◆ About this exercise ◆
Your reply must contain the full listing below, reproduced exactly, but no pictures.

◆ Raw data ◆
--- --- ---
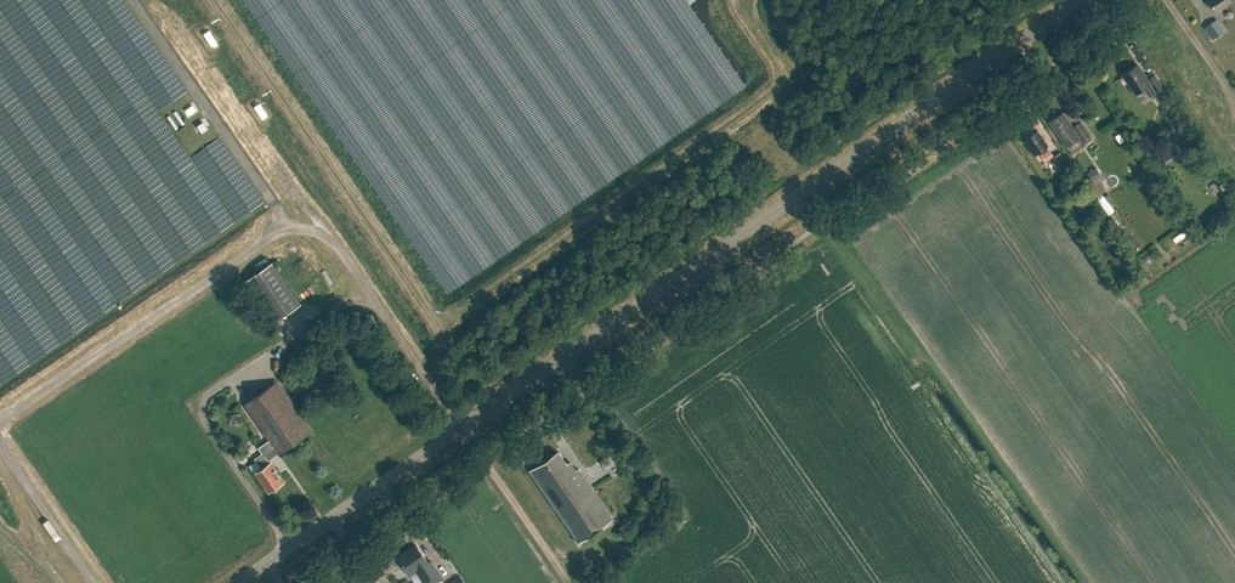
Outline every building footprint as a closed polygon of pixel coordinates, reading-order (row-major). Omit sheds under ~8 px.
[(1217,12),(1228,4),(1234,13),(1234,1),(1234,0),(1208,0),(1217,12)] [(1217,19),(1206,27),(1214,38),(1225,30),(1217,19)] [(1163,87),(1154,75),(1148,79),(1138,65),(1123,75),(1135,94),(1143,88),(1149,96),(1156,92),(1163,87)] [(1173,101),(1161,109),(1173,126),(1184,119),(1173,101)] [(1063,112),(1049,122),(1066,147),(1079,138),(1082,142),(1091,136),(1080,121),(1072,126),(1063,112)] [(1119,119),(1126,130),(1131,127),(1124,115),(1119,119)] [(198,126),(202,132),(208,128),(203,122),(198,126)] [(1024,139),(1035,155),(1048,146),(1037,130),(1024,139)] [(1041,156),(1044,162),(1053,156),(1049,150),(1041,156)] [(1162,161),(1167,167),(1179,158),(1174,152),(1162,161)] [(1067,165),(1059,153),(1052,157),(1060,170),(1067,165)] [(1081,178),(1087,186),(1101,175),(1095,167),(1081,178)] [(272,263),(245,282),(274,322),(301,303),(272,263)] [(257,477),(259,480),(261,480),(269,491),(270,490),(272,491),(275,488),(276,486),(284,481),(271,463),(270,463),(268,461),(278,454),(279,454),(312,430),(277,381),(244,404),(269,441),(259,448),(263,453),(255,458),(262,469),(256,473),(257,475),(257,477)] [(559,452),(530,472),(579,543),(613,519),(578,469),(576,470),(570,462),(567,464),(559,452)] [(425,582),(437,582),(444,578),(432,562),(429,563),(416,544),(397,557),(410,576),(416,571),(425,582)] [(460,574),(448,582),(466,582),(460,574)]
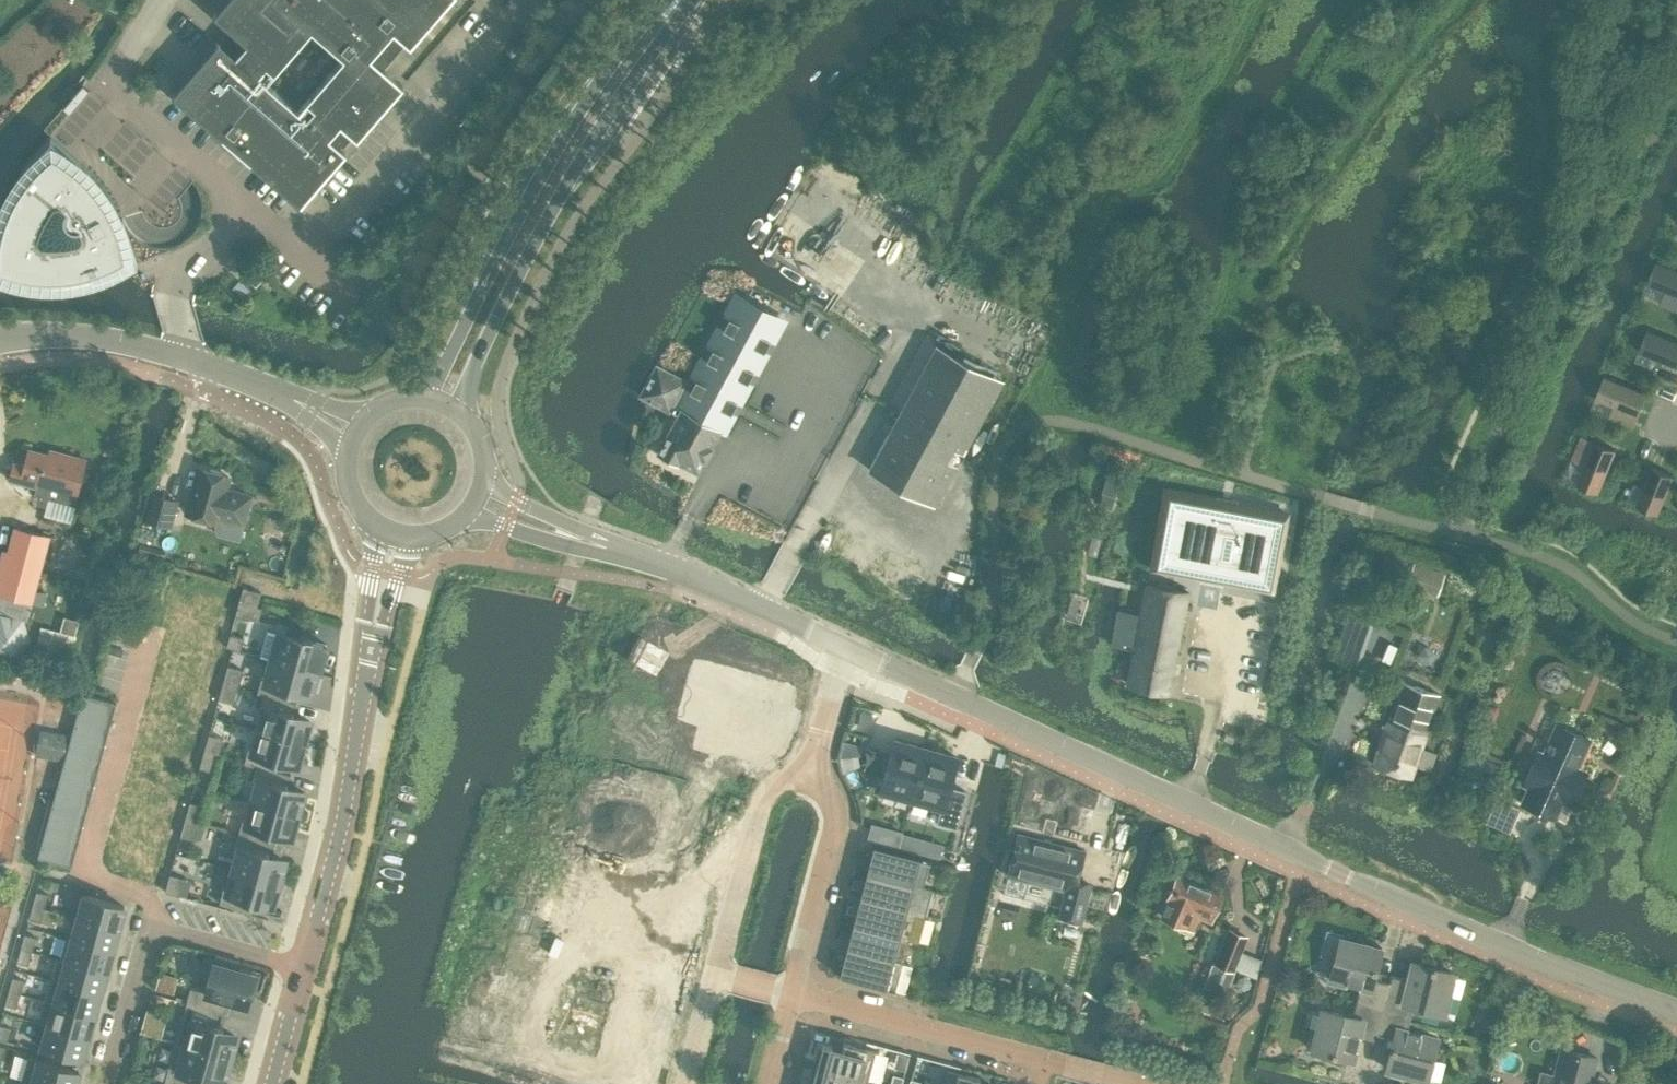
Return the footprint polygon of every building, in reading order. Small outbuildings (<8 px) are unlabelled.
--- --- ---
◆ Response box ◆
Outline every building footprint as a closed polygon of pixel coordinates, reading-order (row-major). Omit sheds under ~8 px.
[(1217,12),(1228,4),(1234,13),(1234,1),(1234,0),(1208,0),(1217,12)] [(1217,19),(1206,27),(1214,38),(1225,30),(1217,19)] [(1163,87),(1154,75),(1148,79),(1138,65),(1123,75),(1135,94),(1143,88),(1149,96),(1156,92),(1163,87)] [(1173,101),(1161,109),(1173,126),(1184,119),(1173,101)] [(1063,112),(1049,122),(1066,147),(1079,138),(1082,142),(1091,136),(1080,121),(1072,126),(1063,112)] [(1119,119),(1126,130),(1131,127),(1124,115),(1119,119)] [(198,126),(202,132),(208,128),(203,122),(198,126)] [(1024,139),(1035,155),(1048,146),(1037,130),(1024,139)] [(1041,156),(1044,162),(1053,156),(1049,150),(1041,156)] [(1162,161),(1167,167),(1179,158),(1174,152),(1162,161)] [(1067,165),(1059,153),(1052,157),(1060,170),(1067,165)] [(1081,178),(1087,186),(1101,175),(1095,167),(1081,178)] [(272,263),(245,282),(274,322),(301,303),(272,263)] [(257,477),(259,480),(261,480),(269,491),(270,490),(272,491),(275,488),(276,486),(284,481),(271,463),(270,463),(268,461),(278,454),(279,454),(312,430),(277,381),(244,404),(269,441),(259,448),(263,453),(255,458),(262,469),(256,473),(257,475),(257,477)] [(559,452),(530,472),(579,543),(613,519),(578,469),(576,470),(570,462),(567,464),(559,452)] [(425,582),(437,582),(444,578),(432,562),(429,563),(416,544),(397,557),(410,576),(416,571),(425,582)] [(460,574),(448,582),(466,582),(460,574)]
Return the footprint polygon of every building, in reading order. Small outbuildings (<8 px) are unlabelled.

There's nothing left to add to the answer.